[Data items]

****

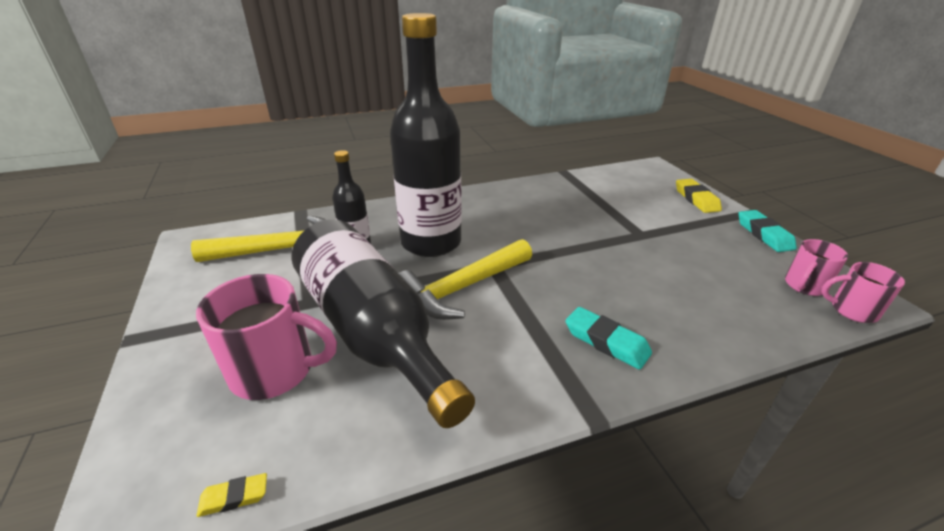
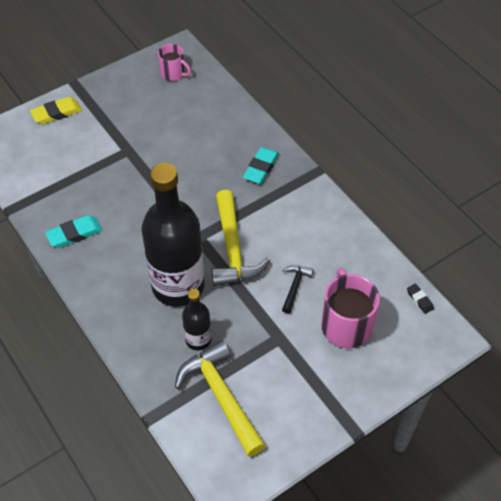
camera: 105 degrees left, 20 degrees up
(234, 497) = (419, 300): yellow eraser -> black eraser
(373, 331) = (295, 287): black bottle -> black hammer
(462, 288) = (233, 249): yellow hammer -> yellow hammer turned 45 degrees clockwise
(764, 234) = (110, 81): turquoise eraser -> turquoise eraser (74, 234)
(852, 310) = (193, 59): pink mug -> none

****

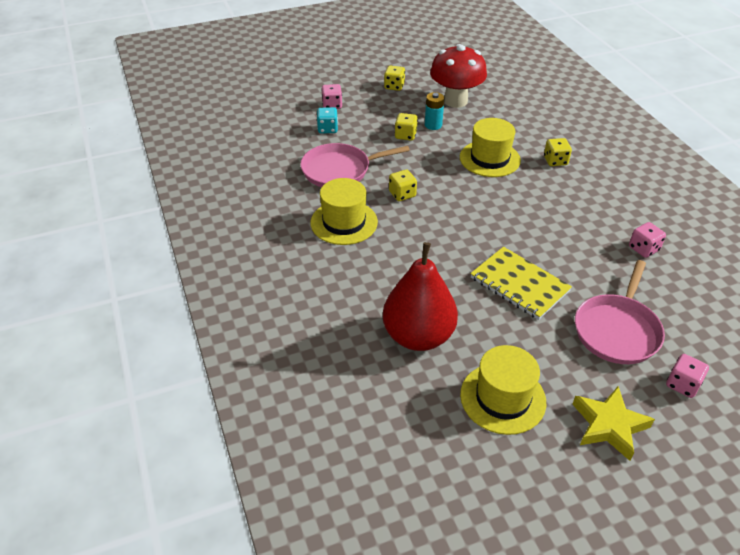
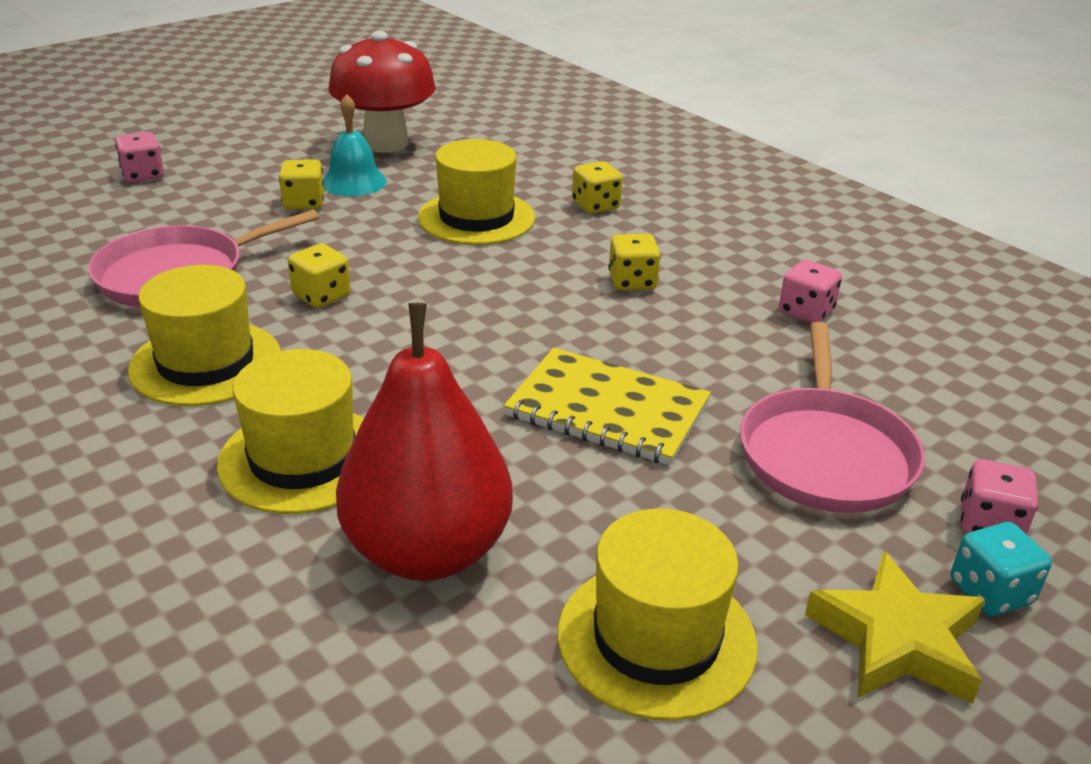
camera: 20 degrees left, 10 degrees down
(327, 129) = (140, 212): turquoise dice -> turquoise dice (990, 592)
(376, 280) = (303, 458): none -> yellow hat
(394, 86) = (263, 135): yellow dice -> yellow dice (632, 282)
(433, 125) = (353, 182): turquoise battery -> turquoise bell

****

## The problem
Only the lines above from the line containing "camera: 105 degrees left, 20 degrees up" through the line containing "(852, 310) = (193, 59): pink mug -> none" should be retyped, exactly and with both ends included.

## Answer section
camera: 105 degrees left, 20 degrees up
(234, 497) = (419, 300): yellow eraser -> black eraser
(373, 331) = (295, 287): black bottle -> black hammer
(462, 288) = (233, 249): yellow hammer -> yellow hammer turned 45 degrees clockwise
(764, 234) = (110, 81): turquoise eraser -> turquoise eraser (74, 234)
(852, 310) = (193, 59): pink mug -> none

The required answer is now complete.